— ASSIGNED TASK —
How many lines in the data below contain the string "diode"? Answer with the number only.

Image comparison data
________________________________________

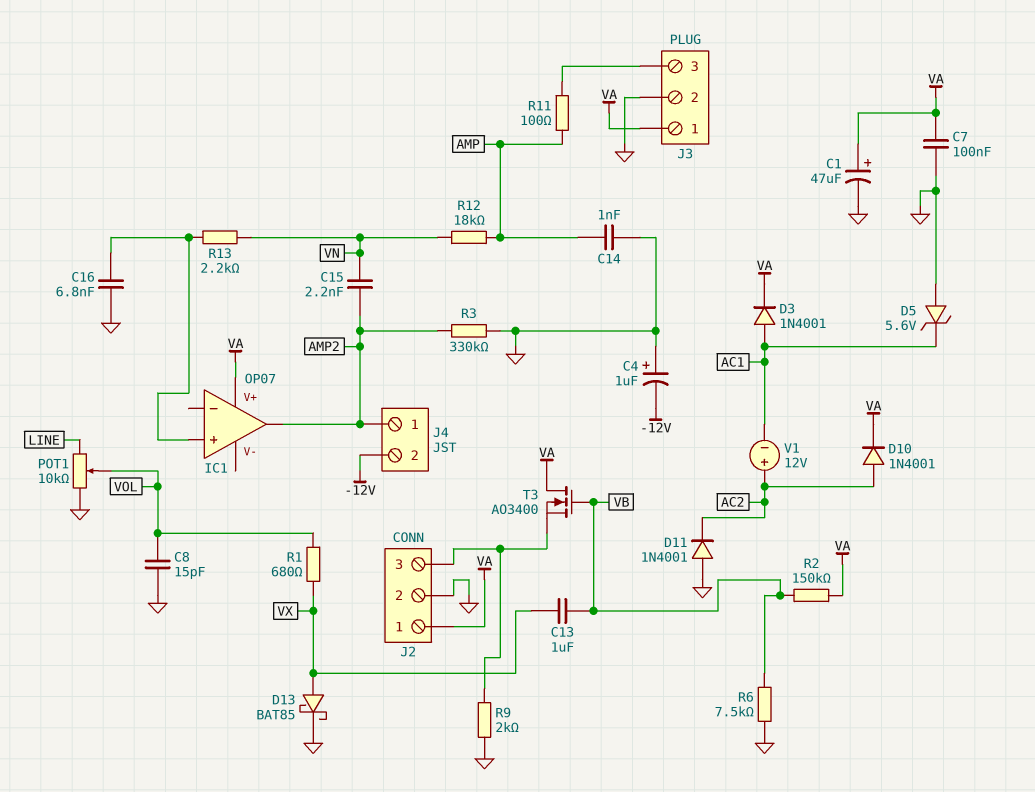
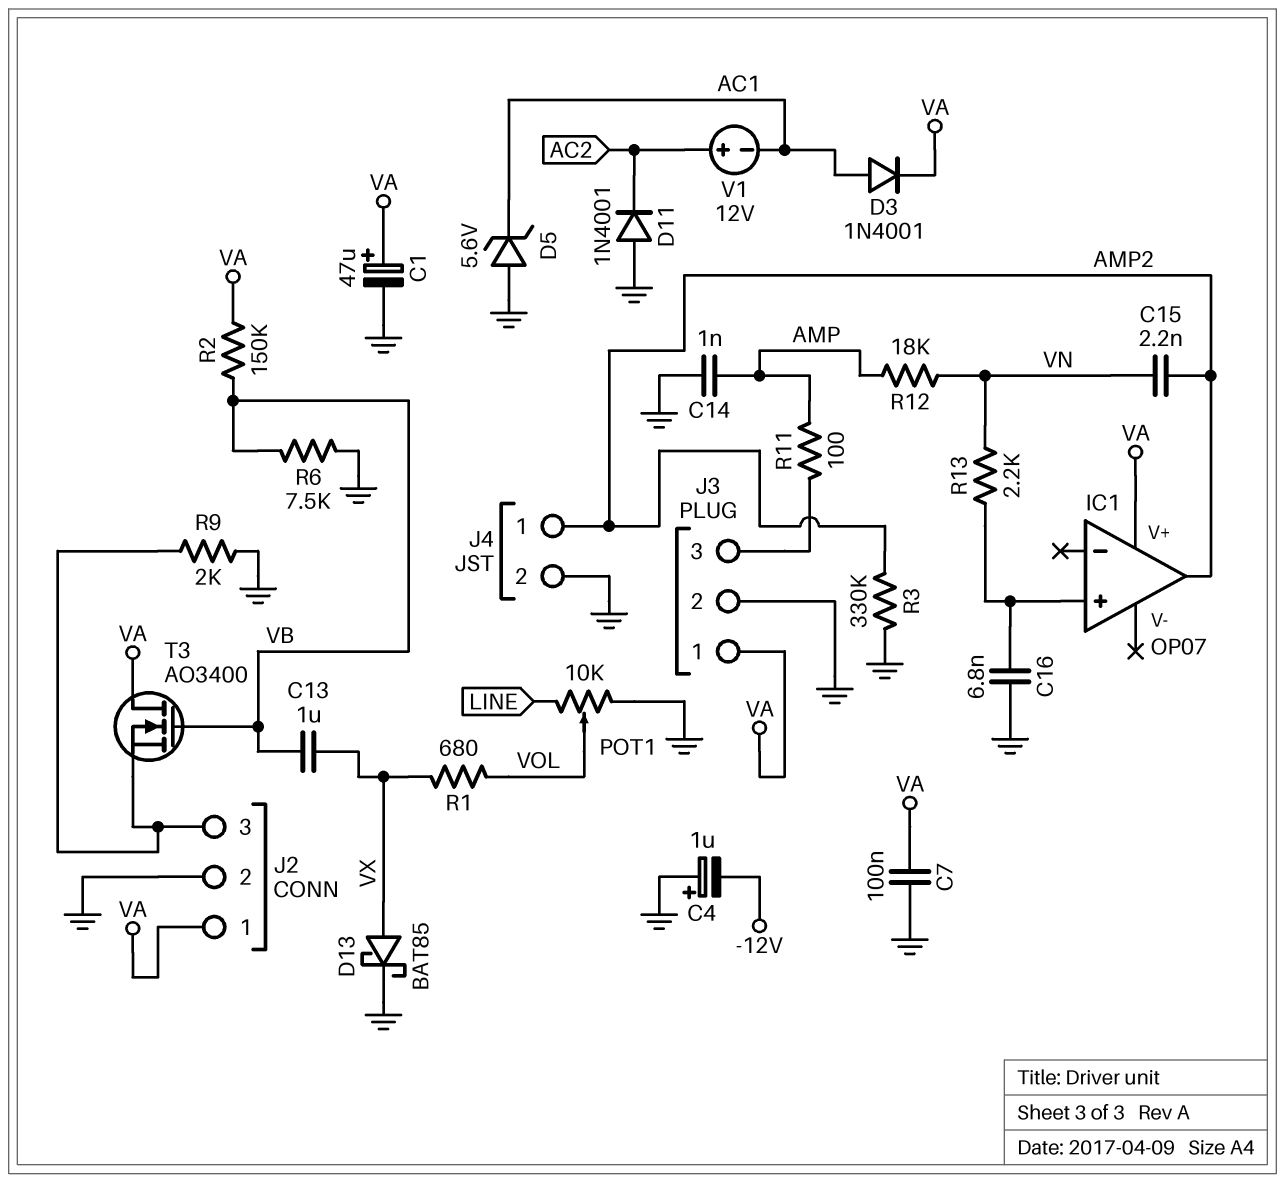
C8: 15pF (GND, VOL) -> none
D10: diode 1N4001 (A AC2, K VA) -> none
J4 pin 2: -12V -> GND

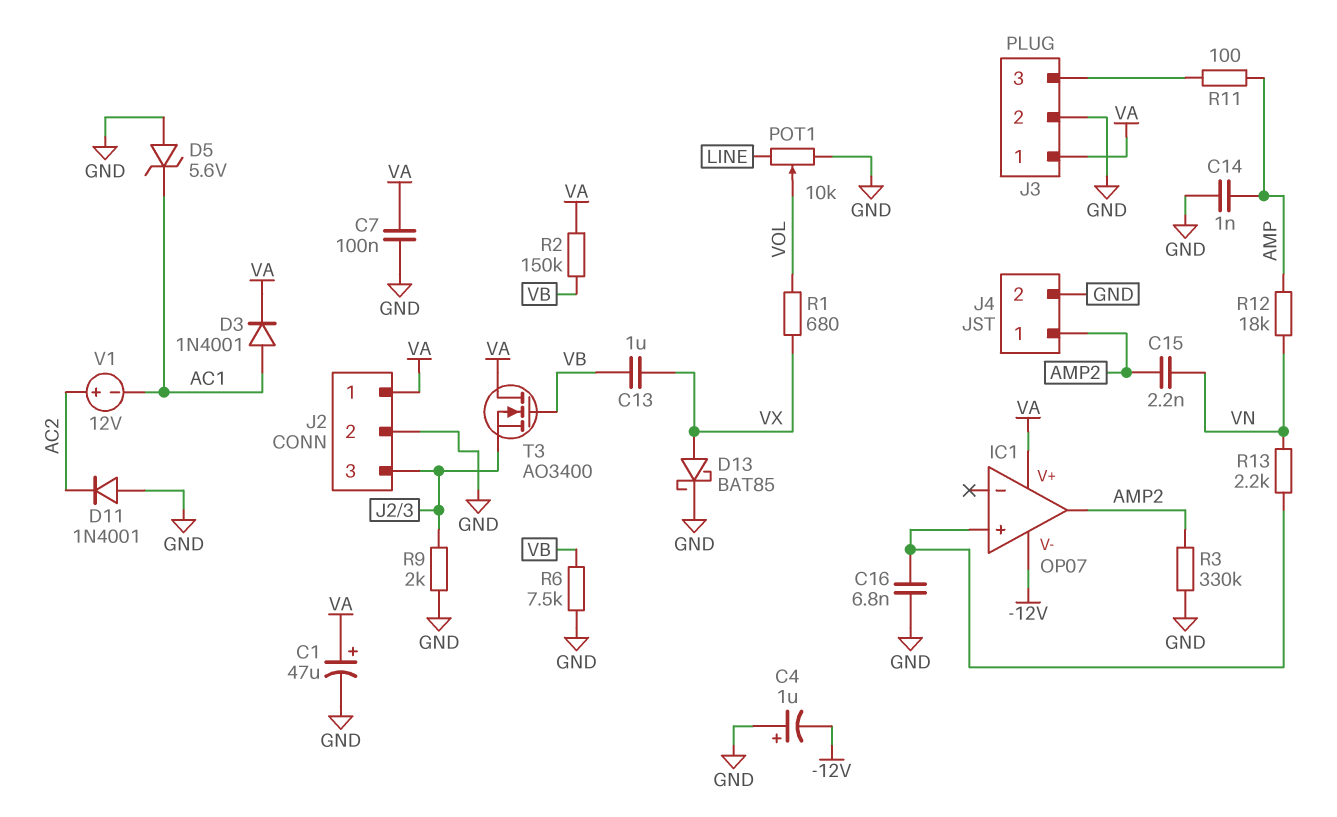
IC1 pin V-: none -> -12V

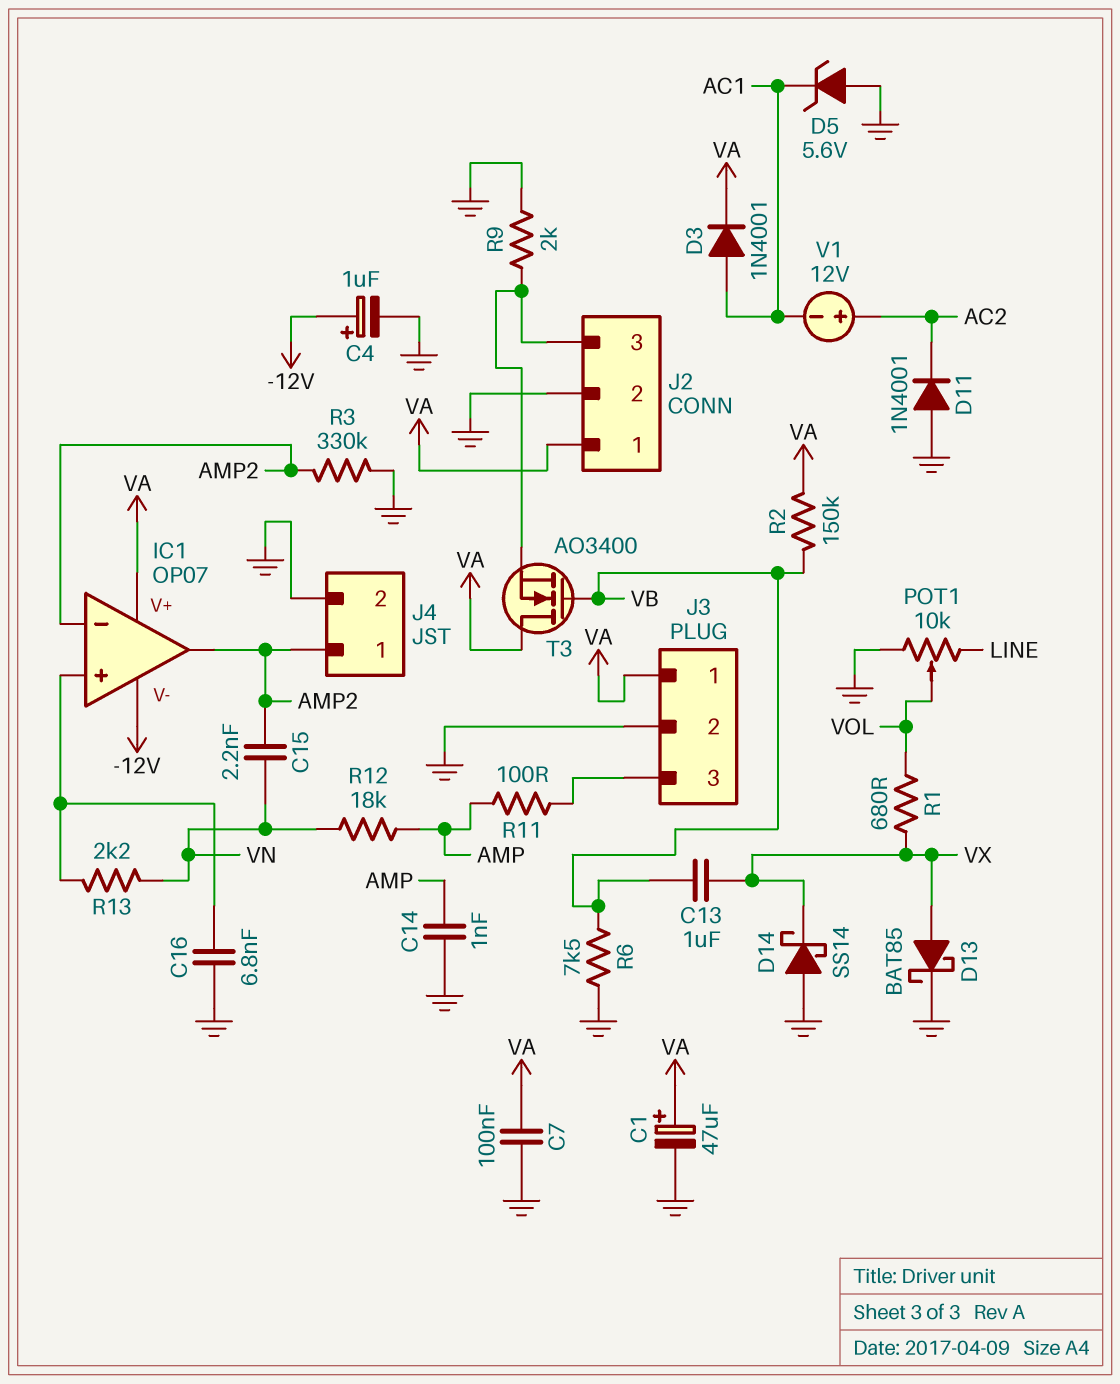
C4: 1uF (plus GND, minus -12V) -> 1uF (plus -12V, minus GND)
D14: none -> schottky SS14 (A GND, K VX)
IC1 pin in-: none -> AMP2

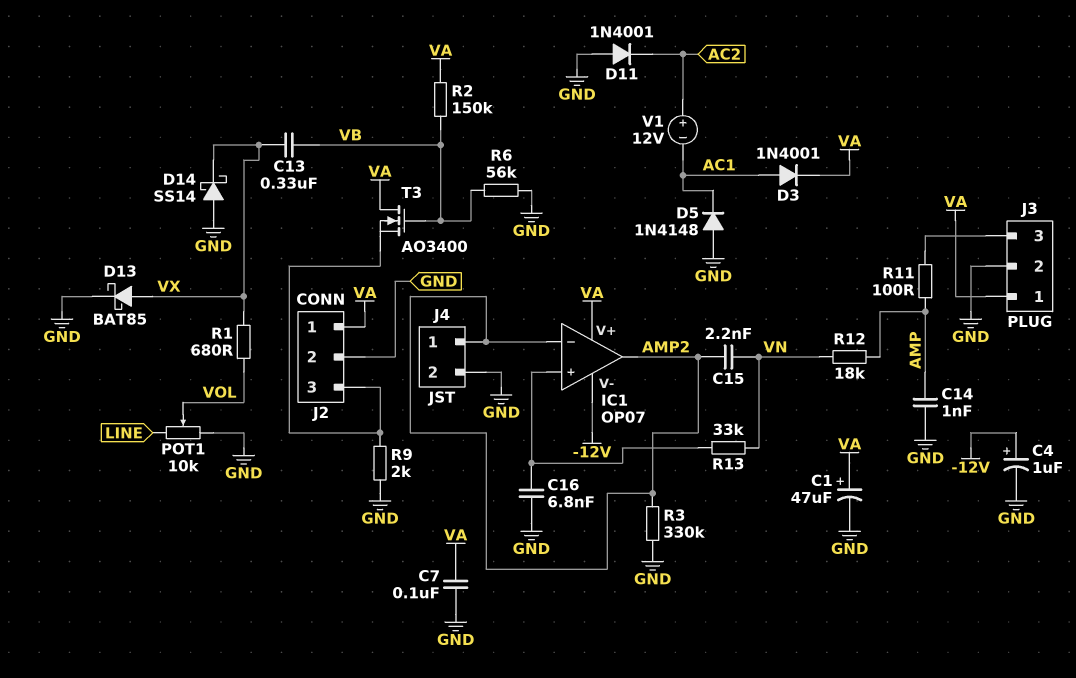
C13: 1uF (VB, VX) -> 330nF (VB, VX)
D5: zener 5.6V (A GND, K AC1) -> diode 1N4148 (A GND, K AC1)
R6: 7.5k (GND, VB) -> 56k (GND, VB)
R13: 2.2k (IC1/in+, VN) -> 33k (IC1/in+, VN)

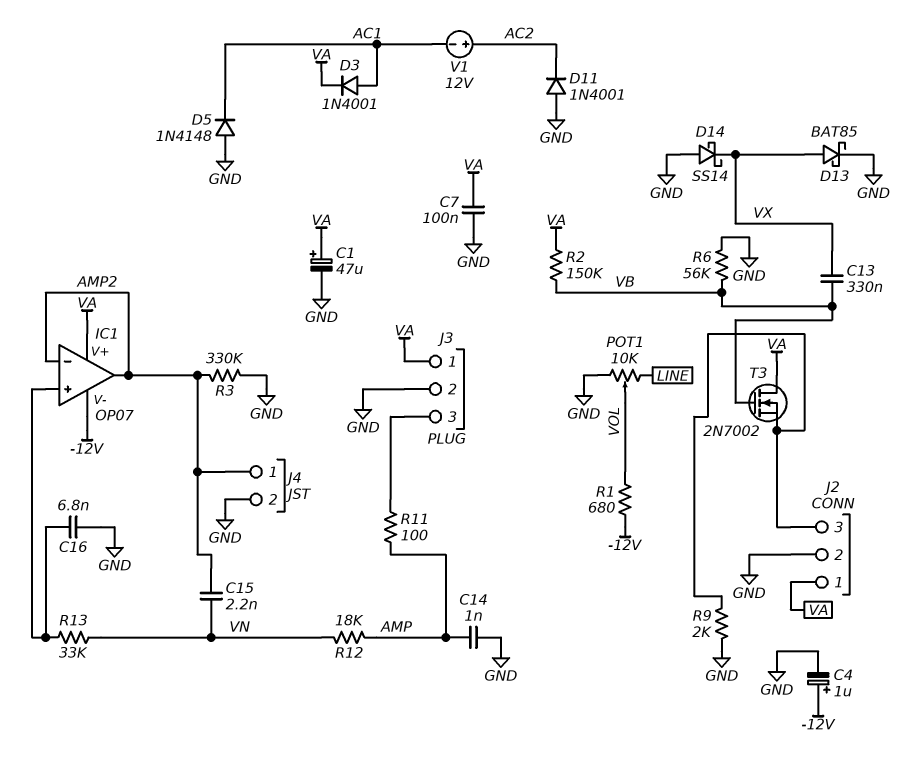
R1: 680 (VOL, VX) -> 680 (-12V, VOL)
T3: NMOS AO3400 (G VB, D VA, S J2/3) -> NMOS 2N7002 (G VB, D VA, S J2/3)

________________________________________

— WRITTEN RESPONSE —
2